YOUR OBJECTIVE:
For the records below, say how many lines contain the string "brown". Give no other text.

GIVEN INFORMATION:
:::::

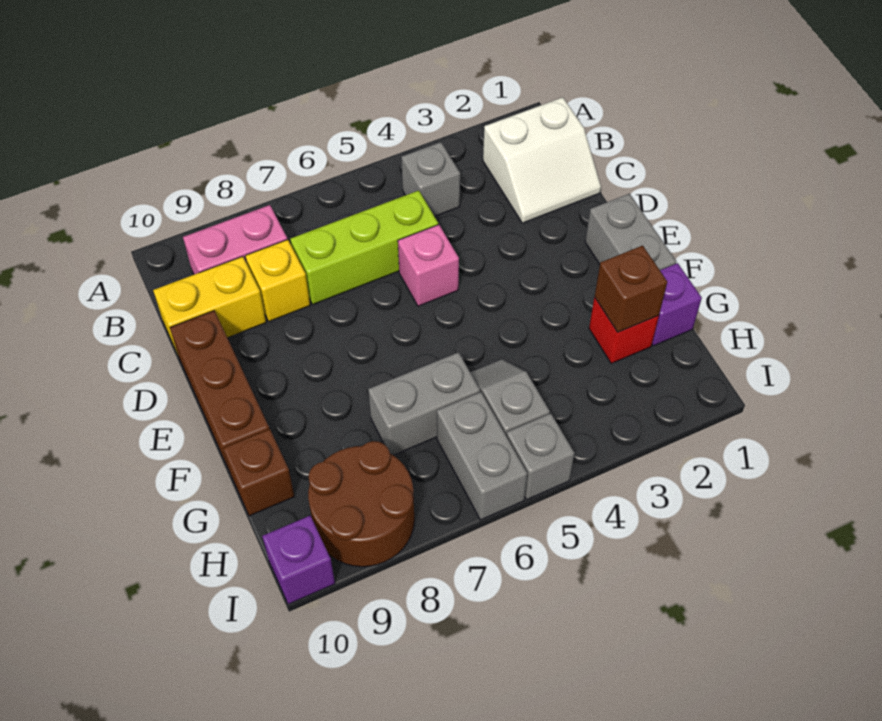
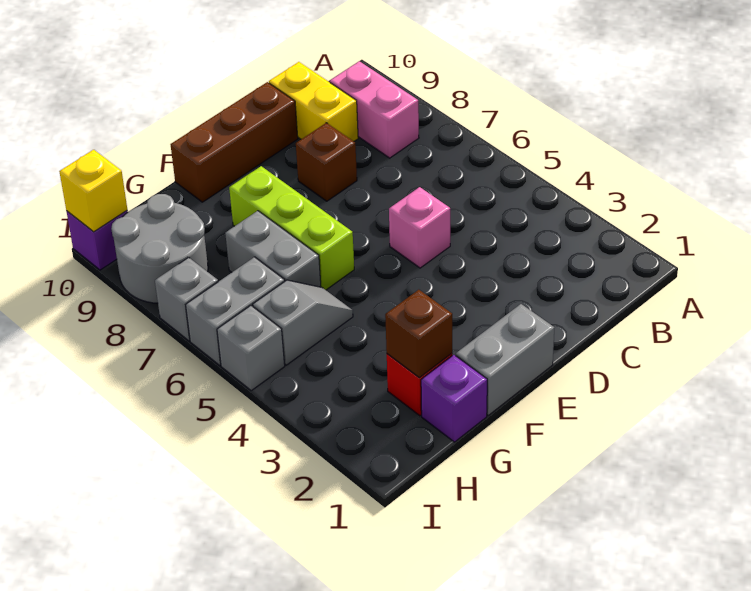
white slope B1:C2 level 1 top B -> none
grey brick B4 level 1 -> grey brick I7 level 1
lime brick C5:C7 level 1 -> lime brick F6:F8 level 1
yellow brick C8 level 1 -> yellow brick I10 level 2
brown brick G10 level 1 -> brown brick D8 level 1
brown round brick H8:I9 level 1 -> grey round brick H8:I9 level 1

:::::

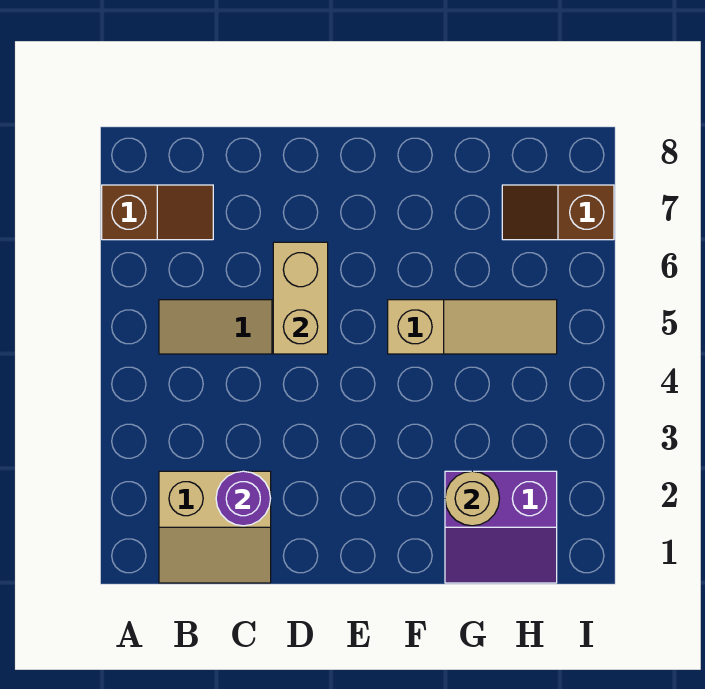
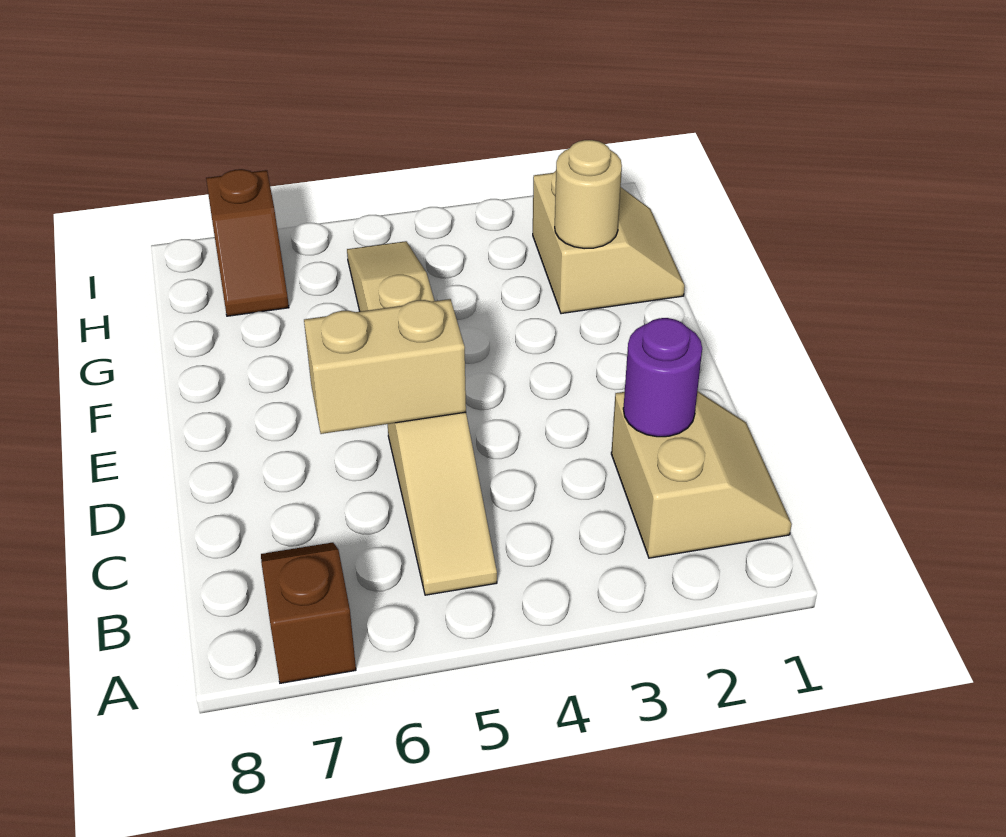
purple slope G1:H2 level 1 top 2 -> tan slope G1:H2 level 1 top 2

:::::

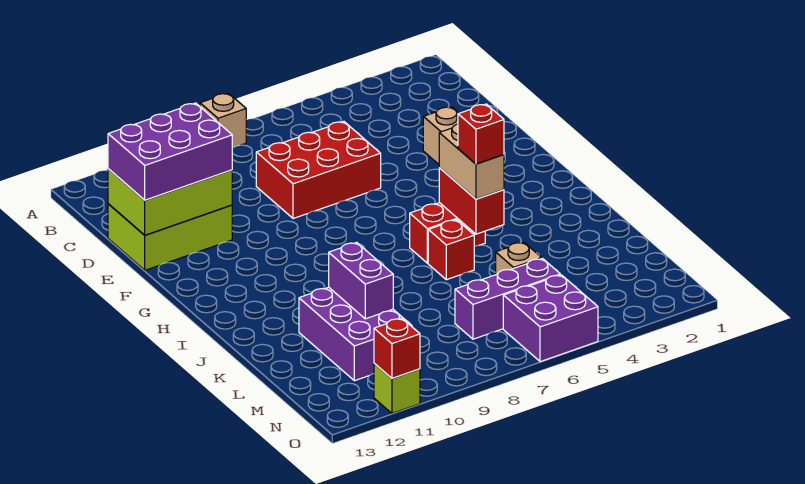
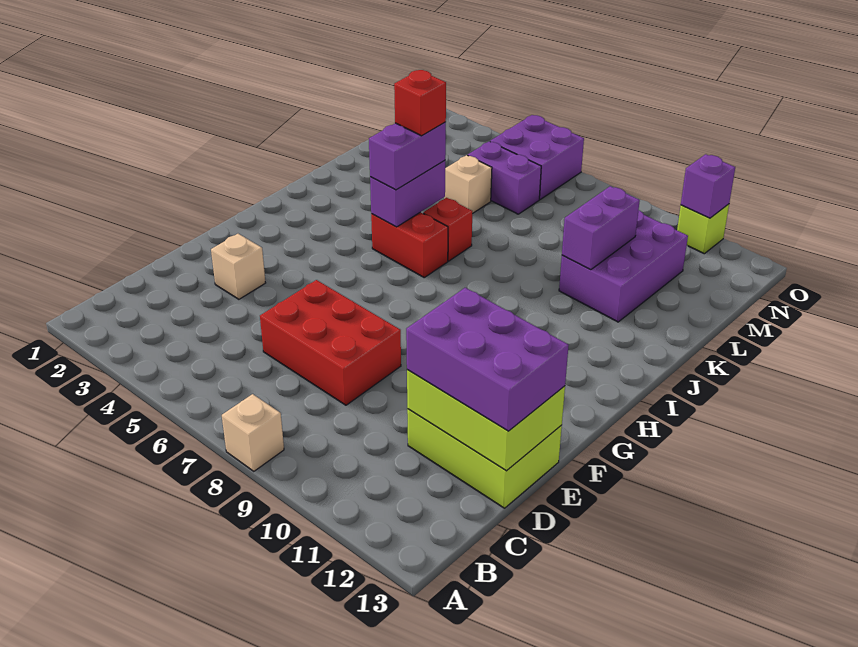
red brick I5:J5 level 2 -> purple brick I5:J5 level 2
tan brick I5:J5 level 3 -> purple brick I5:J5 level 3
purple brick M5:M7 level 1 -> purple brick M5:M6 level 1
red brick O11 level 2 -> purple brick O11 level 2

:::::

RESULT OF THE TASK:
2